| Exercise requirements |
Your task is to write out all of the records once more, exactly.

○ ○ ○ ○ ○

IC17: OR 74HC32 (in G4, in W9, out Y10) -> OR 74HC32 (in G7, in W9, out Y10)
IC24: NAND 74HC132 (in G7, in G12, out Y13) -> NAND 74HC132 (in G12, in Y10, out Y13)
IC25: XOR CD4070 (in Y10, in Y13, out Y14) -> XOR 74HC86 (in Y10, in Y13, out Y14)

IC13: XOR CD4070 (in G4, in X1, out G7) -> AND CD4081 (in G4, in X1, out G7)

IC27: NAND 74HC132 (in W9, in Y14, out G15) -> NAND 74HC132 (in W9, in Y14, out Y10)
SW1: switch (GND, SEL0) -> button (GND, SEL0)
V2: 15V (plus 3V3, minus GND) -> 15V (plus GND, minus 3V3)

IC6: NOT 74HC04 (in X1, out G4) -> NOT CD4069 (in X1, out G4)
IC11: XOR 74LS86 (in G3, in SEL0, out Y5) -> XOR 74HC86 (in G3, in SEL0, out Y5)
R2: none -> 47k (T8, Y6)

○ ○ ○ ○ ○

| Answer to the problem |
IC17: OR 74HC32 (in G4, in W9, out Y10) -> OR 74HC32 (in G7, in W9, out Y10)
IC24: NAND 74HC132 (in G7, in G12, out Y13) -> NAND 74HC132 (in G12, in Y10, out Y13)
IC25: XOR CD4070 (in Y10, in Y13, out Y14) -> XOR 74HC86 (in Y10, in Y13, out Y14)

IC13: XOR CD4070 (in G4, in X1, out G7) -> AND CD4081 (in G4, in X1, out G7)

IC27: NAND 74HC132 (in W9, in Y14, out G15) -> NAND 74HC132 (in W9, in Y14, out Y10)
SW1: switch (GND, SEL0) -> button (GND, SEL0)
V2: 15V (plus 3V3, minus GND) -> 15V (plus GND, minus 3V3)

IC6: NOT 74HC04 (in X1, out G4) -> NOT CD4069 (in X1, out G4)
IC11: XOR 74LS86 (in G3, in SEL0, out Y5) -> XOR 74HC86 (in G3, in SEL0, out Y5)
R2: none -> 47k (T8, Y6)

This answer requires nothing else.